LISTED RECORDS:
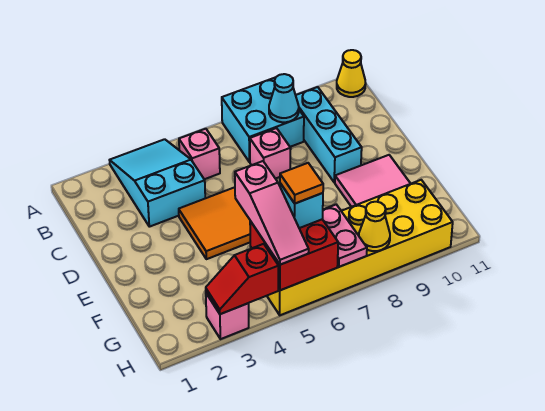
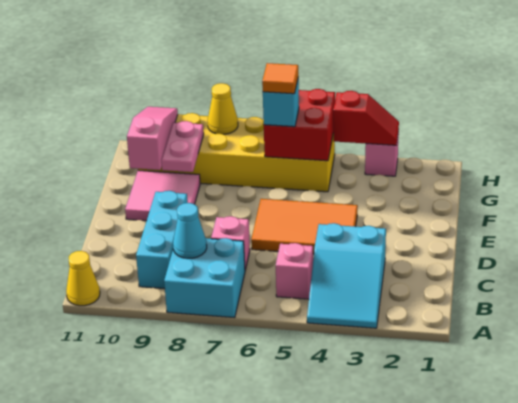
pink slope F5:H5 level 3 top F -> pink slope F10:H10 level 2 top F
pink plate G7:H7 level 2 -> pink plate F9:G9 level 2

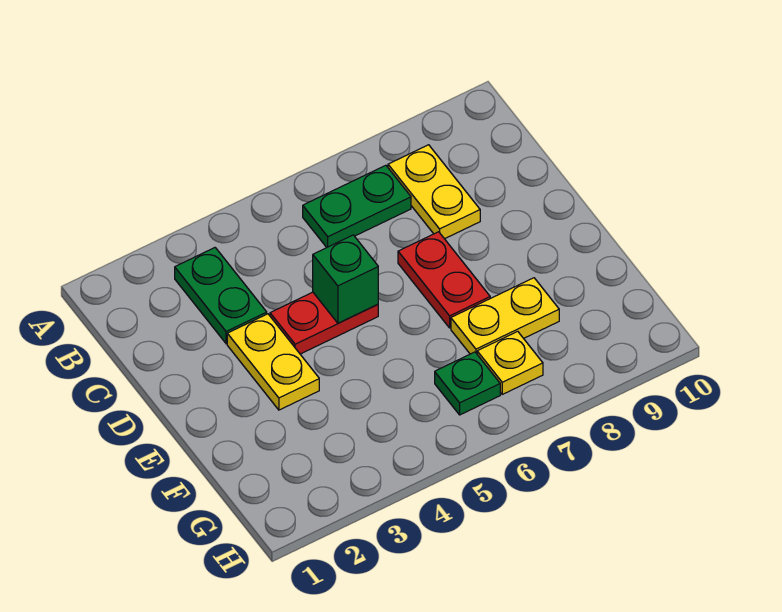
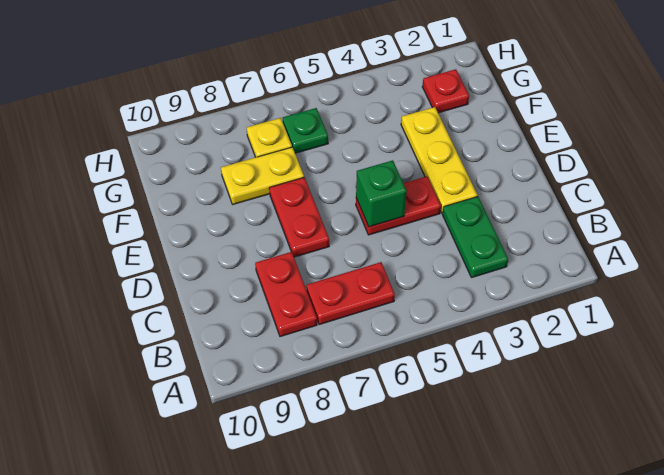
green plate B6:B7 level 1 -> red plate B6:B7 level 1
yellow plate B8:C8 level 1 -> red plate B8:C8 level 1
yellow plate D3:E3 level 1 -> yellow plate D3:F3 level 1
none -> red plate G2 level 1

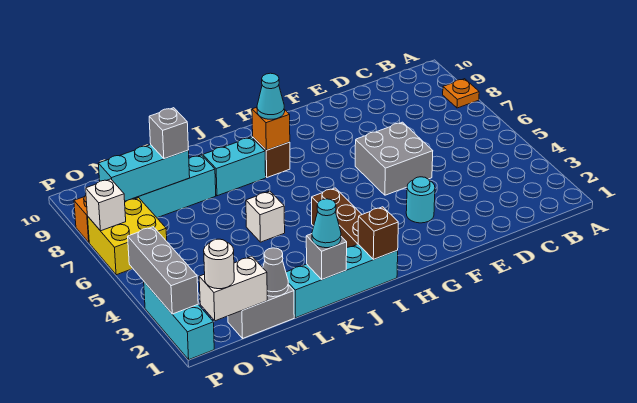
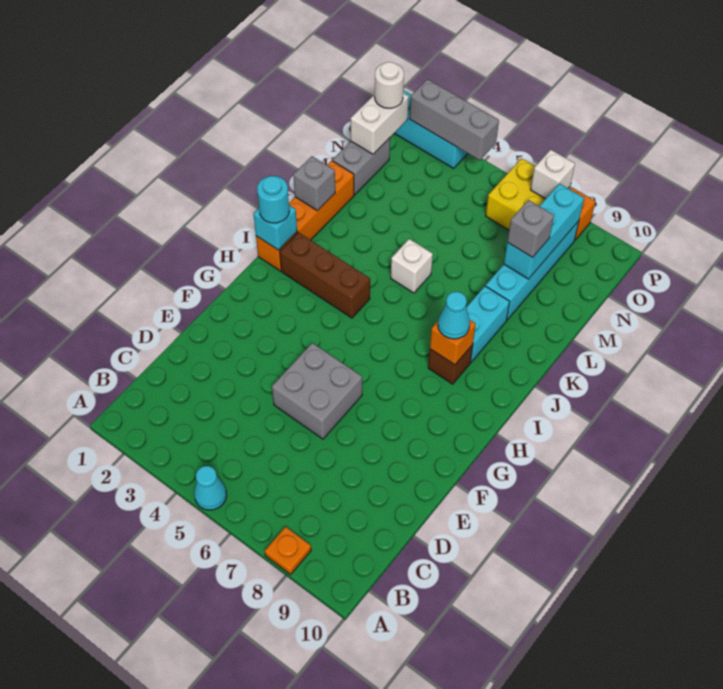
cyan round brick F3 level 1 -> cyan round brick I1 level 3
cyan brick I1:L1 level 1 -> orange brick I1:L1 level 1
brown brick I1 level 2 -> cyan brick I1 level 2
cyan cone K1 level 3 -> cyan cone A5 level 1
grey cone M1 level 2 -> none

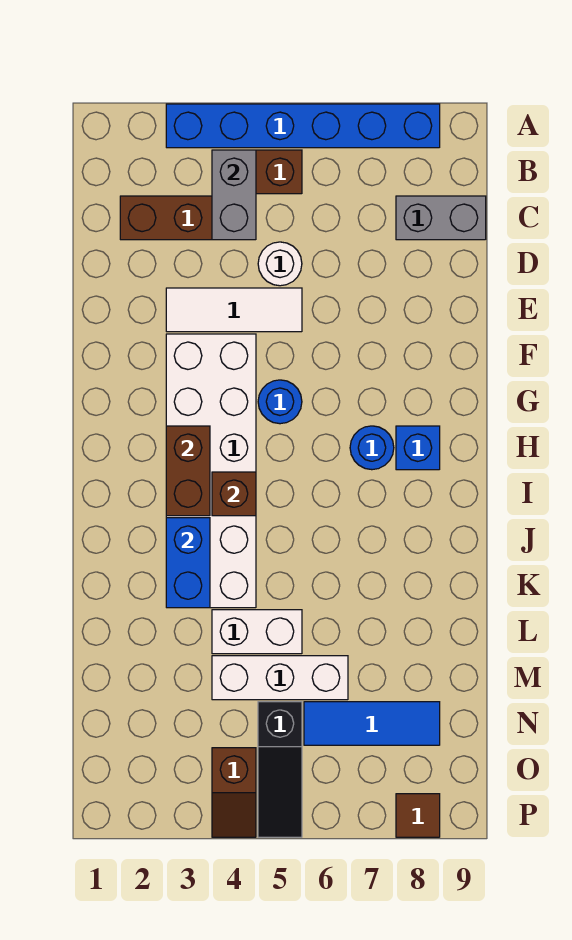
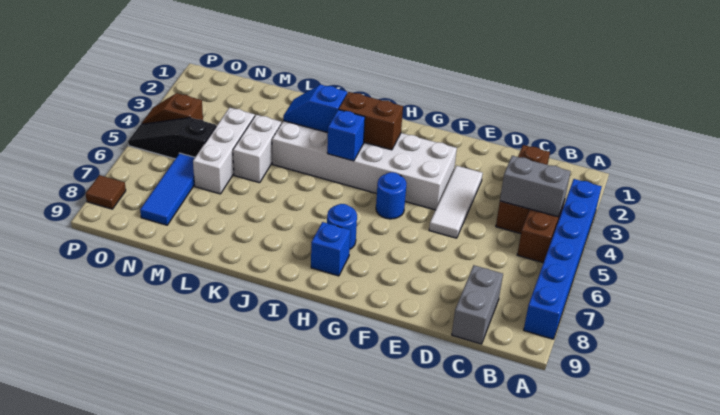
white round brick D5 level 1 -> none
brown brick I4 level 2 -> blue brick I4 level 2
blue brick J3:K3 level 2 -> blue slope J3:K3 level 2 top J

WHAT YOU HAVE TO DO: From the line that contains "grey cone M1 level 2 -> none" down to the last line of the entries above, copy every line exactly and leave out the pictures.

EXERCISE OUTPUT:
grey cone M1 level 2 -> none

white round brick D5 level 1 -> none
brown brick I4 level 2 -> blue brick I4 level 2
blue brick J3:K3 level 2 -> blue slope J3:K3 level 2 top J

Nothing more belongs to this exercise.